§ **What is expected**:
Could you reproduce, exactly and alone, the lines running from the one with "R10: 2.2k (G9, GND) -> 12 (G9, GND)" to the end of the data below?
Material provided below:
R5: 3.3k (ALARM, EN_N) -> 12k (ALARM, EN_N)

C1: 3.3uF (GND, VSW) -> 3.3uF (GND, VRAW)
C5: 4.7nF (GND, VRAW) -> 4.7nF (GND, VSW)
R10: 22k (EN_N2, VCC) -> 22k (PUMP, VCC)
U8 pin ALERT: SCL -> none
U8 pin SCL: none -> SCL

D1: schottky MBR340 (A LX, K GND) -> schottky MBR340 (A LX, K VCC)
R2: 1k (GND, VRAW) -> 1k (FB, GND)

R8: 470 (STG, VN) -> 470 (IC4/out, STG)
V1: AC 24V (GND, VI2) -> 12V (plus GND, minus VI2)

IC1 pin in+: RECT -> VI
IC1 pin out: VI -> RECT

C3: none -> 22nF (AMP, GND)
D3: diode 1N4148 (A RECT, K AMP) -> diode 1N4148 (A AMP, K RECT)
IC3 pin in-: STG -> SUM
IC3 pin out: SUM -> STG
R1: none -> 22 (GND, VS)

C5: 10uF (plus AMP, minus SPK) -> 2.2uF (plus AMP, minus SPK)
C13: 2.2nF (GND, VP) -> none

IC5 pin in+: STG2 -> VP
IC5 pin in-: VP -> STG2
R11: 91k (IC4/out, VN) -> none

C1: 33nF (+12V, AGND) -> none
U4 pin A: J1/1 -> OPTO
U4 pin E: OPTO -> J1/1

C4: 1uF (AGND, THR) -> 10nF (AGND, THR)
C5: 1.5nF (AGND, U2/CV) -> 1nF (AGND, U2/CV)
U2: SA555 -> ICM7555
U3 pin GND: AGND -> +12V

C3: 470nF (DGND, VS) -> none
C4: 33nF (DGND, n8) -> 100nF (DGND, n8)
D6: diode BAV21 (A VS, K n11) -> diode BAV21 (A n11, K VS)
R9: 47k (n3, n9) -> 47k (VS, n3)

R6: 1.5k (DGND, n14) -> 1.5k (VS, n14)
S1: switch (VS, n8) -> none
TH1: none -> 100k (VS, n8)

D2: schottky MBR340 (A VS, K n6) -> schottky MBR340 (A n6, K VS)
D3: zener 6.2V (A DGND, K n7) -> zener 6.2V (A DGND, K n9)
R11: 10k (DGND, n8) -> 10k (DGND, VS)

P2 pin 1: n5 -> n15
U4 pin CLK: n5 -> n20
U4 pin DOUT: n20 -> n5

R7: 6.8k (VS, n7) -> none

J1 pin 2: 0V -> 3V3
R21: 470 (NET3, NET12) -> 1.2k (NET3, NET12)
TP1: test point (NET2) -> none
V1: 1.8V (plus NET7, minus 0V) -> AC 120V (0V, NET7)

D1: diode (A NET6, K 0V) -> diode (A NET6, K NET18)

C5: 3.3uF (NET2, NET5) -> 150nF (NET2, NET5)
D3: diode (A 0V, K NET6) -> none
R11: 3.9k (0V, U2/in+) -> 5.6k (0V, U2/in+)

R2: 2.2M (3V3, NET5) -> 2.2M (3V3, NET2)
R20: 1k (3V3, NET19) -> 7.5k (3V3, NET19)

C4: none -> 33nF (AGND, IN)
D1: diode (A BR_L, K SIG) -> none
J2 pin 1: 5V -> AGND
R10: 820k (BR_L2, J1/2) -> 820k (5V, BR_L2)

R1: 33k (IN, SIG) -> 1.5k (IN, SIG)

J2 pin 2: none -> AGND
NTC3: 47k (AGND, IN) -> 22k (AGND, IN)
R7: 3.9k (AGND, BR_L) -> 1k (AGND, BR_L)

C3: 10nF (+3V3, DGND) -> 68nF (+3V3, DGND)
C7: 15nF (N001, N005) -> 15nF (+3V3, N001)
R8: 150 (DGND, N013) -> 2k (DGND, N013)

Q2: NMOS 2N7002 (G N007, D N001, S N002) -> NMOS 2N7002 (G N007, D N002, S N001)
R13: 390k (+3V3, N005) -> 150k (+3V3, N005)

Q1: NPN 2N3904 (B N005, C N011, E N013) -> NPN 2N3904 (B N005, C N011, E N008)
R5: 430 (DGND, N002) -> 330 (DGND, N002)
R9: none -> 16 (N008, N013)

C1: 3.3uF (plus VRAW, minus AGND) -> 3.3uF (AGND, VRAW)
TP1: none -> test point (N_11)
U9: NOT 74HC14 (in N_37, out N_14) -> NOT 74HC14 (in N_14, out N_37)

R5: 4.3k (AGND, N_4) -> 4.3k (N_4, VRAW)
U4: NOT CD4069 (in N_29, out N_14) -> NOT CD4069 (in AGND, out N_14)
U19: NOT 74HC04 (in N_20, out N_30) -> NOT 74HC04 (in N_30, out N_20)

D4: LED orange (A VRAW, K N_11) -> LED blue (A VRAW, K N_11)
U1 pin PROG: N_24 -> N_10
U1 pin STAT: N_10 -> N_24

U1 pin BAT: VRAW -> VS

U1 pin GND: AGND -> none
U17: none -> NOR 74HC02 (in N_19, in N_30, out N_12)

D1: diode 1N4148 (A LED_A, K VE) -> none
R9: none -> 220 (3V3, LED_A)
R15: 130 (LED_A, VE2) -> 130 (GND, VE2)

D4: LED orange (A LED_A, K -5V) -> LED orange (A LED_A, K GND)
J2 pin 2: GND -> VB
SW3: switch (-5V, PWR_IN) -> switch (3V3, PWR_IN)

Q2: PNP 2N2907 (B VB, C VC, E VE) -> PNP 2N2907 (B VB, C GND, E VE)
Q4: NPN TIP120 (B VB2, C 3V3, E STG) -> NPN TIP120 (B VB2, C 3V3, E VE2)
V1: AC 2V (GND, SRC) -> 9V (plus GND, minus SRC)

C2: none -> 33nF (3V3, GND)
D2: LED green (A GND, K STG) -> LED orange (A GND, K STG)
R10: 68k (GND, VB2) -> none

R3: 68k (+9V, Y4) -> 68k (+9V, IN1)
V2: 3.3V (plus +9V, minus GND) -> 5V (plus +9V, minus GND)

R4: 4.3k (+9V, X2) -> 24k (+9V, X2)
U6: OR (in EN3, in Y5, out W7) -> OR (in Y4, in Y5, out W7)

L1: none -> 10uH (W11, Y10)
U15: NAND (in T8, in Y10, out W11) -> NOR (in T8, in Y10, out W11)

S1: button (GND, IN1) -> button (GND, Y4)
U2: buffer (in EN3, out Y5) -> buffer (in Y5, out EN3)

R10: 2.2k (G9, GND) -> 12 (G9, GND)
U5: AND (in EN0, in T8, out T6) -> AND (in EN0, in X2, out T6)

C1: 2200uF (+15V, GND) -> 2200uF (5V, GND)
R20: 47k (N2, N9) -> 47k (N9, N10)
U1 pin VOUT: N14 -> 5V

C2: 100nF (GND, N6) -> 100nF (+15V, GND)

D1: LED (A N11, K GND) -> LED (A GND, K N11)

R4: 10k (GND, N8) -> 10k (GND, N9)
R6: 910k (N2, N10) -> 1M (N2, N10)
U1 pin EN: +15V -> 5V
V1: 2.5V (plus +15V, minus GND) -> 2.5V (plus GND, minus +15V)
End of Material provided.
§ **The completed task**:
R10: 2.2k (G9, GND) -> 12 (G9, GND)
U5: AND (in EN0, in T8, out T6) -> AND (in EN0, in X2, out T6)

C1: 2200uF (+15V, GND) -> 2200uF (5V, GND)
R20: 47k (N2, N9) -> 47k (N9, N10)
U1 pin VOUT: N14 -> 5V

C2: 100nF (GND, N6) -> 100nF (+15V, GND)

D1: LED (A N11, K GND) -> LED (A GND, K N11)

R4: 10k (GND, N8) -> 10k (GND, N9)
R6: 910k (N2, N10) -> 1M (N2, N10)
U1 pin EN: +15V -> 5V
V1: 2.5V (plus +15V, minus GND) -> 2.5V (plus GND, minus +15V)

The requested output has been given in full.